SUPPLIED MATERIAL

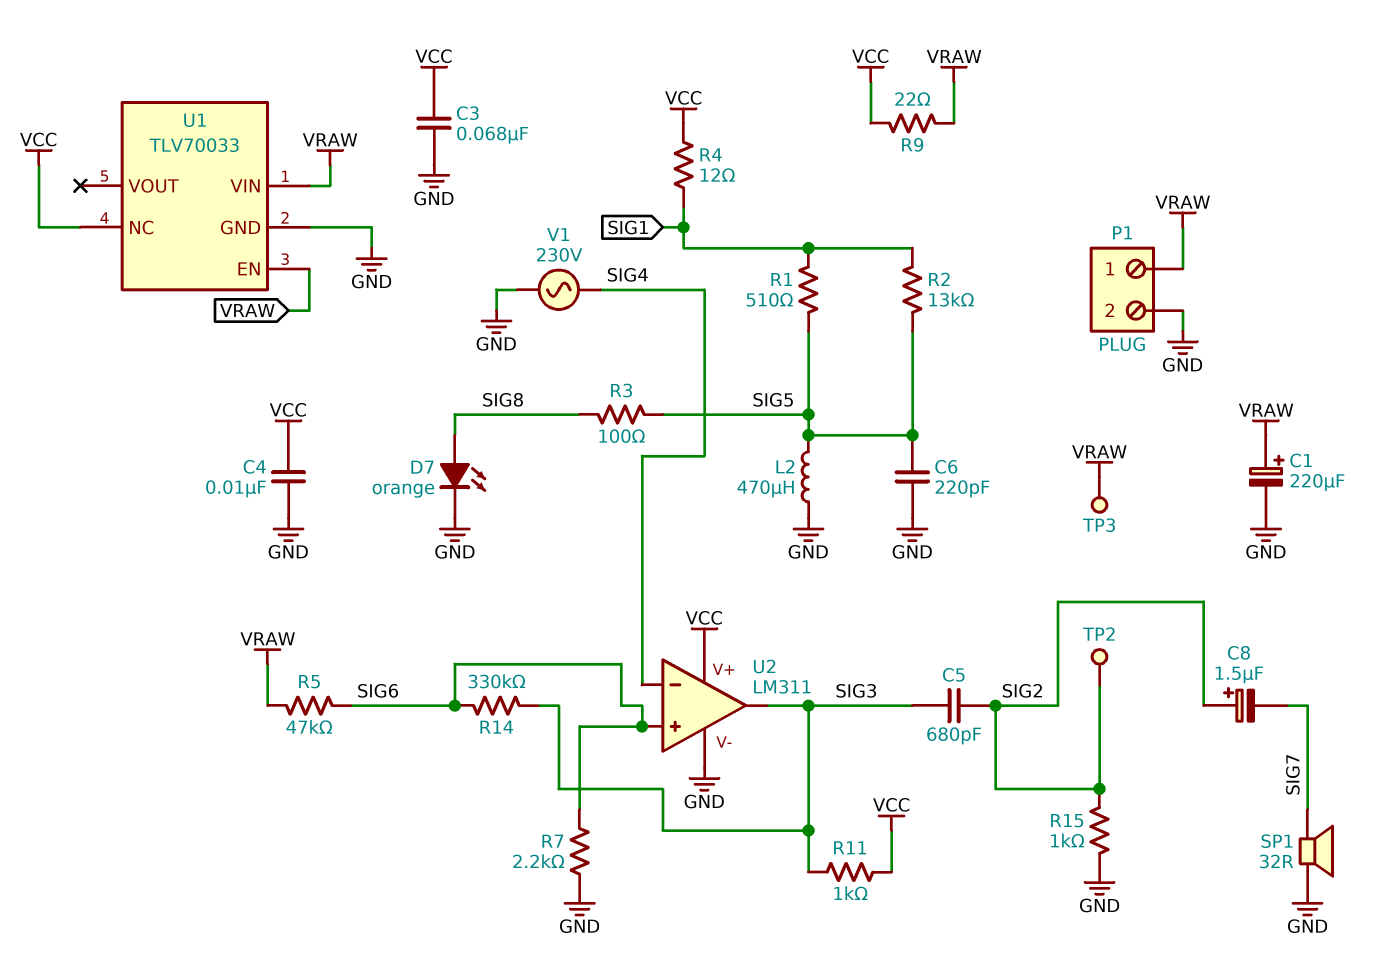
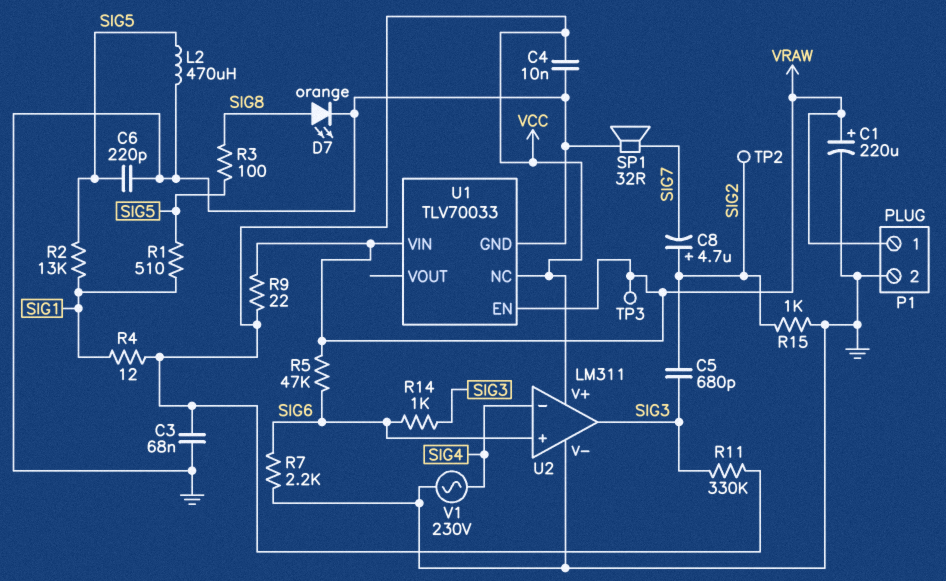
C8: 1.5uF (plus SIG2, minus SIG7) -> 4.7uF (plus SIG2, minus SIG7)
R11: 1k (SIG3, VCC) -> 330k (SIG3, VCC)
R14: 330k (SIG3, SIG6) -> 1k (SIG3, SIG6)

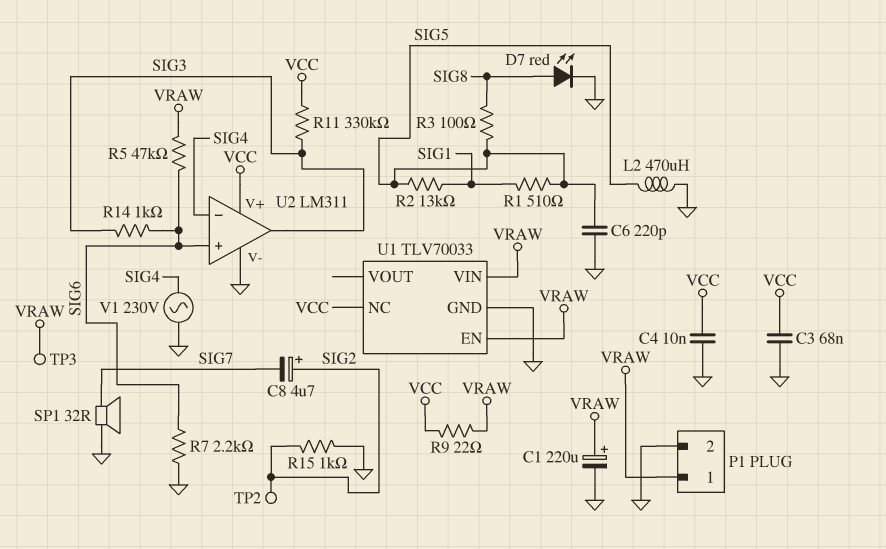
C5: 680pF (SIG2, SIG3) -> none
D7: LED orange (A SIG8, K GND) -> LED red (A SIG8, K GND)
R4: 12 (SIG1, VCC) -> none

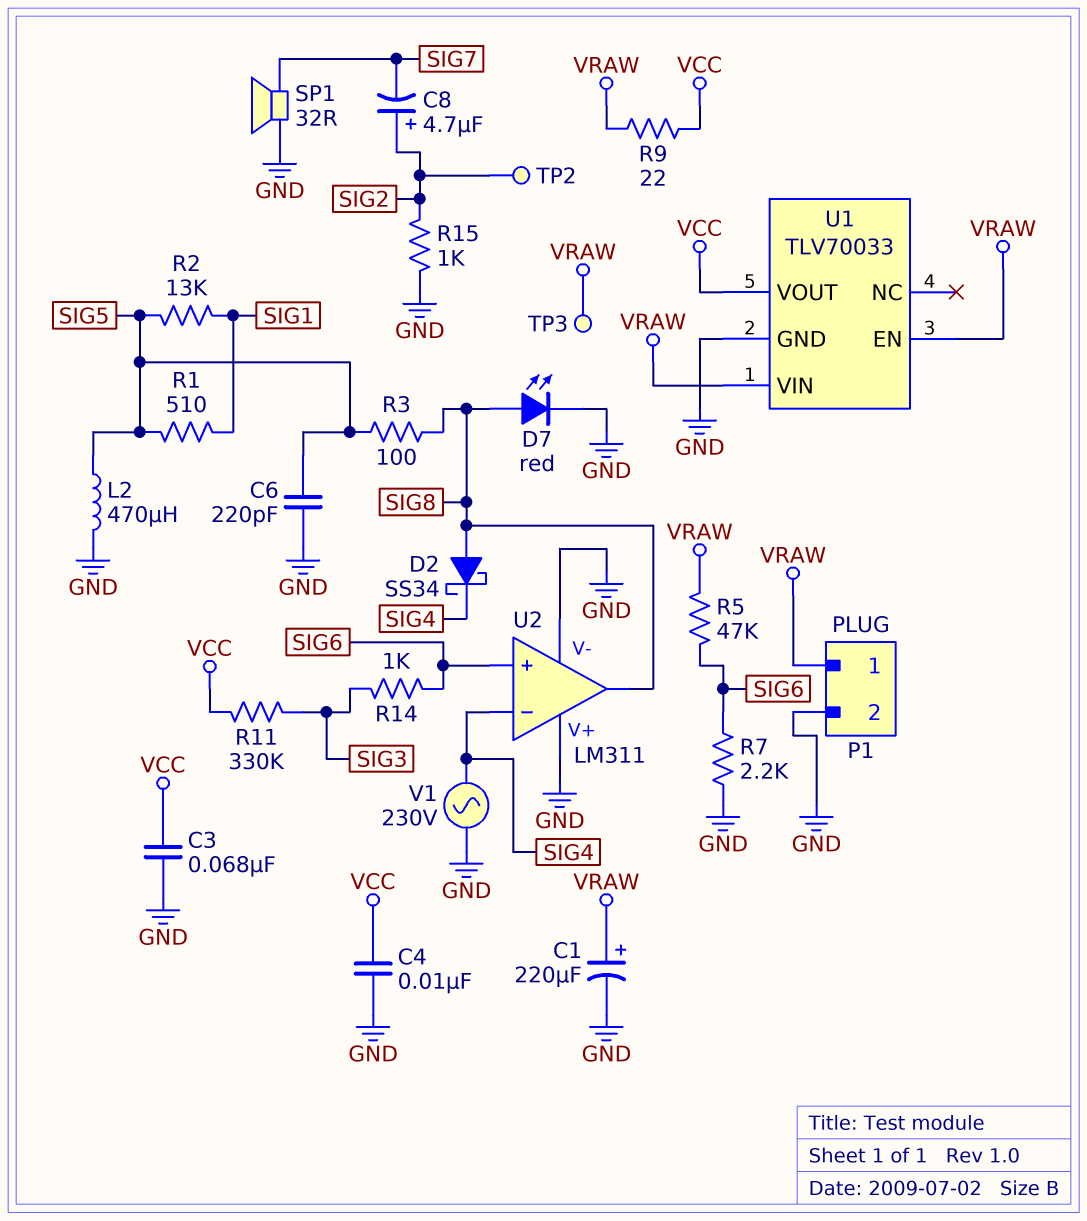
D2: none -> schottky SS34 (A SIG8, K SIG4)
U1 pin NC: VCC -> none
U1 pin VOUT: none -> VCC
U2 pin V+: VCC -> GND
U2 pin out: SIG3 -> SIG8

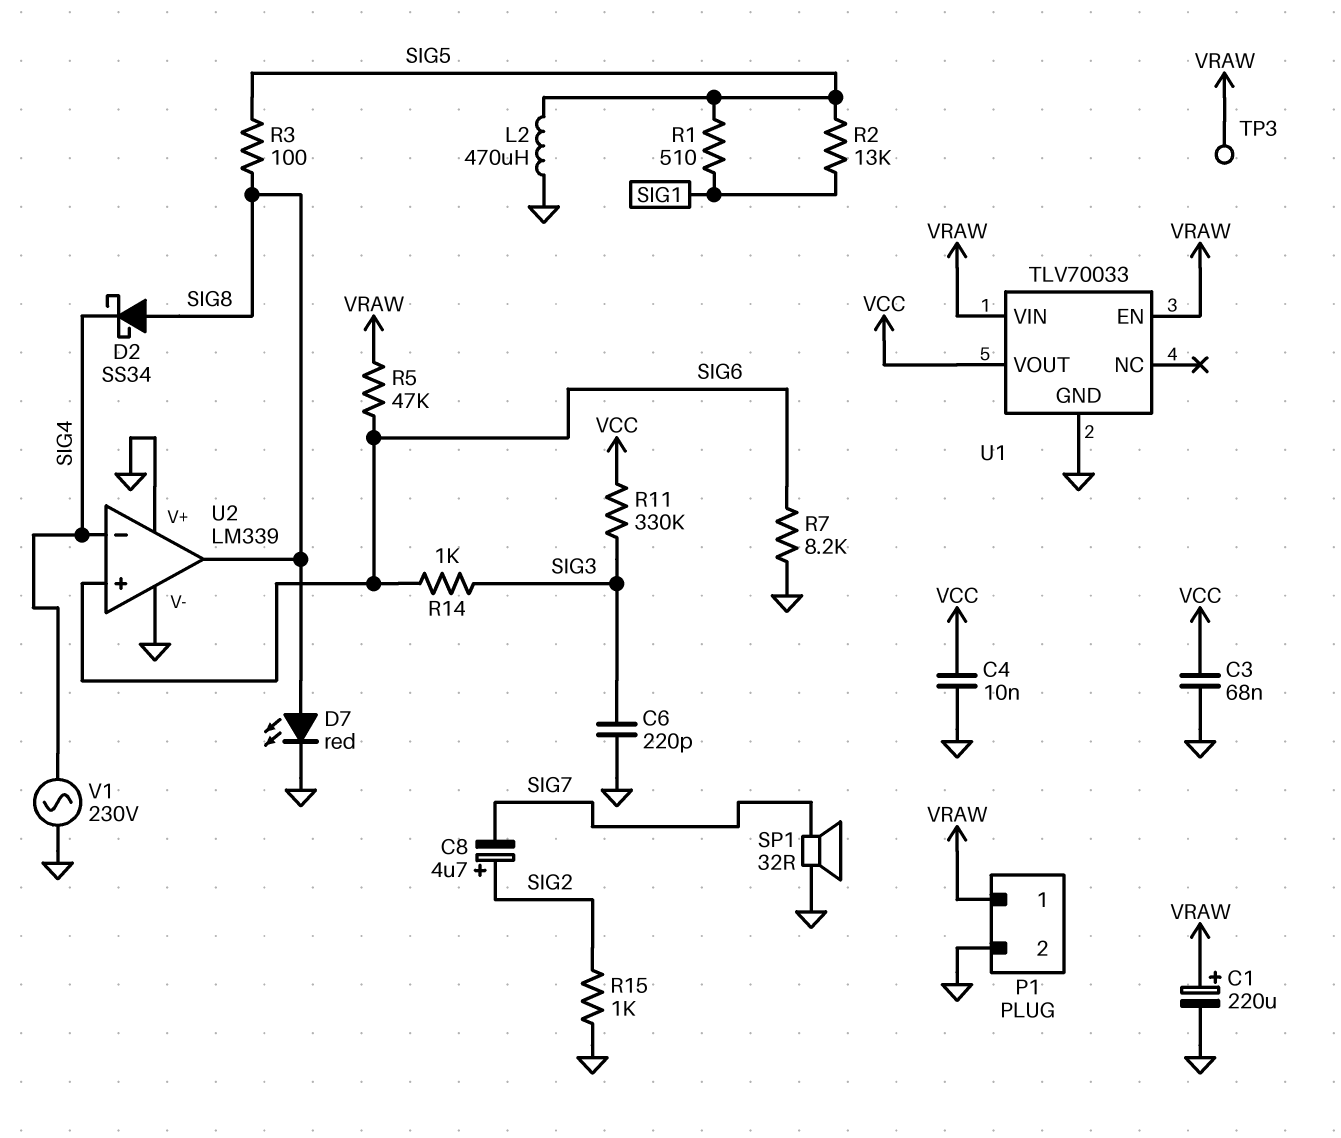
C6: 220pF (GND, SIG5) -> 220pF (GND, SIG3)
R7: 2.2k (GND, SIG6) -> 8.2k (GND, SIG6)
R9: 22 (VCC, VRAW) -> none
TP2: test point (SIG2) -> none
U2: LM311 -> LM339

DIRECTIONS
Repeat all the material exactly, but keep pictures out of the copy.

ANSWER TO THE PROBLEM
C8: 1.5uF (plus SIG2, minus SIG7) -> 4.7uF (plus SIG2, minus SIG7)
R11: 1k (SIG3, VCC) -> 330k (SIG3, VCC)
R14: 330k (SIG3, SIG6) -> 1k (SIG3, SIG6)

C5: 680pF (SIG2, SIG3) -> none
D7: LED orange (A SIG8, K GND) -> LED red (A SIG8, K GND)
R4: 12 (SIG1, VCC) -> none

D2: none -> schottky SS34 (A SIG8, K SIG4)
U1 pin NC: VCC -> none
U1 pin VOUT: none -> VCC
U2 pin V+: VCC -> GND
U2 pin out: SIG3 -> SIG8

C6: 220pF (GND, SIG5) -> 220pF (GND, SIG3)
R7: 2.2k (GND, SIG6) -> 8.2k (GND, SIG6)
R9: 22 (VCC, VRAW) -> none
TP2: test point (SIG2) -> none
U2: LM311 -> LM339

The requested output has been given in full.